Goal of the exercise:
Could you output the lines from the one containing "on (169, 307)." up to and including the one containing "Which of these" as a numbered list, leaving out any blank lines?

*** Information given ***

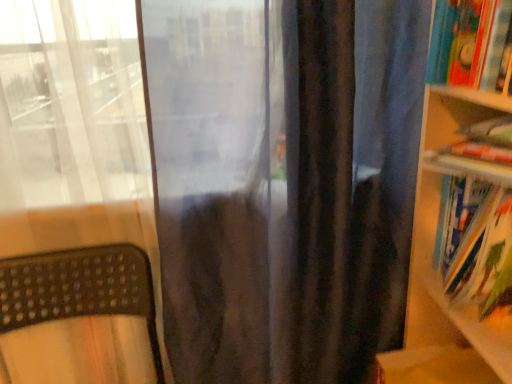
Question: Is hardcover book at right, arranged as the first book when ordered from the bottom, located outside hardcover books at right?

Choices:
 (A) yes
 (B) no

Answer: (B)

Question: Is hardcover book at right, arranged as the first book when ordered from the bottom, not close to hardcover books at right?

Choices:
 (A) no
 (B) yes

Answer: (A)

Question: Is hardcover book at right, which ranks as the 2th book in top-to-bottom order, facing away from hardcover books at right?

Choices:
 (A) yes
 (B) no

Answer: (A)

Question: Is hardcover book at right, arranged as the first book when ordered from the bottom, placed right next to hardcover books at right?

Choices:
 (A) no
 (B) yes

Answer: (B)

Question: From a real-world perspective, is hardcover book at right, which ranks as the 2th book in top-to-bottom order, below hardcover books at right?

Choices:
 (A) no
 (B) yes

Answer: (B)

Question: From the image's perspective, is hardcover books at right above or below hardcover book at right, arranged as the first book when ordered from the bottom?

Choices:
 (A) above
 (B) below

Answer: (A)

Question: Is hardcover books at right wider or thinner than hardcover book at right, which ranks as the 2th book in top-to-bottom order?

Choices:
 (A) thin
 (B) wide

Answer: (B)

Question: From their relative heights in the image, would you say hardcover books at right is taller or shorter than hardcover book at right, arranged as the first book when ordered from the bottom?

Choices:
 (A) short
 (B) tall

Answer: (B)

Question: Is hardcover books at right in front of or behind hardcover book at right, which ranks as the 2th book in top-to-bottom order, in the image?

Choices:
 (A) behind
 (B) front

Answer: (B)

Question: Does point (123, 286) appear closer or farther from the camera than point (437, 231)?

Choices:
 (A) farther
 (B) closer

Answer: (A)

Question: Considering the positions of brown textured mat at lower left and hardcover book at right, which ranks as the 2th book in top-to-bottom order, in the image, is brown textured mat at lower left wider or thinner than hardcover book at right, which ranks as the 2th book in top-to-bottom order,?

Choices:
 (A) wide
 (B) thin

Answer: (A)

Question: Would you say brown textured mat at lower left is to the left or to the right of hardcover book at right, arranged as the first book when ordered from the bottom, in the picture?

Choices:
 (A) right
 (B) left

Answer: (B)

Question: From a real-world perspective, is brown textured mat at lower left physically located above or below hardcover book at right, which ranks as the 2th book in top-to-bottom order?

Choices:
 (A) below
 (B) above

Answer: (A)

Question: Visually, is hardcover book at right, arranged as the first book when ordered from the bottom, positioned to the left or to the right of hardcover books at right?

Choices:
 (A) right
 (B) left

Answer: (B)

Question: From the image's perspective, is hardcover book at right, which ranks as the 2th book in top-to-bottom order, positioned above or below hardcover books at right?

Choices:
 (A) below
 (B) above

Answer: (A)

*** End of Information given ***
*** Information given ***

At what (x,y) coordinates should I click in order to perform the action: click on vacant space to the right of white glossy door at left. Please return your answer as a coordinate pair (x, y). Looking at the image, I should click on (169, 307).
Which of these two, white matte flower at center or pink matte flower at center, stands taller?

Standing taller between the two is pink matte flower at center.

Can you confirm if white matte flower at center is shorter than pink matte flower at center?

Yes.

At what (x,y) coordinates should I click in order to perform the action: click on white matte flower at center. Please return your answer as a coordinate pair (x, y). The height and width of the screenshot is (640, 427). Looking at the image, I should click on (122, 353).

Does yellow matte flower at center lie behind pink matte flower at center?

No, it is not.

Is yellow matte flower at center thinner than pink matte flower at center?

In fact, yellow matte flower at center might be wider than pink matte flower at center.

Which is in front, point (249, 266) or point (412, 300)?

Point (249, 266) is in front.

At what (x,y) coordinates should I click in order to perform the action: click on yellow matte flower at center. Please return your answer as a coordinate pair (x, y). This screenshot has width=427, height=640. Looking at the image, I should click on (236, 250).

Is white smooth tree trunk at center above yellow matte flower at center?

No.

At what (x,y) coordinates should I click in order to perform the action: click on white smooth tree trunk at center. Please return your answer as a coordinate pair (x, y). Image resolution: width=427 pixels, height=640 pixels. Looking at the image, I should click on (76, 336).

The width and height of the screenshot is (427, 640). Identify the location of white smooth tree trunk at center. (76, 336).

*** End of Information given ***

Answer below:
1. At what (x,y) coordinates should I click in order to perform the action: click on vacant space to the right of white glossy door at left. Please return your answer as a coordinate pair (x, y). Looking at the image, I should click on (169, 307).
2. Which of these two, white matte flower at center or pink matte flower at center, stands taller?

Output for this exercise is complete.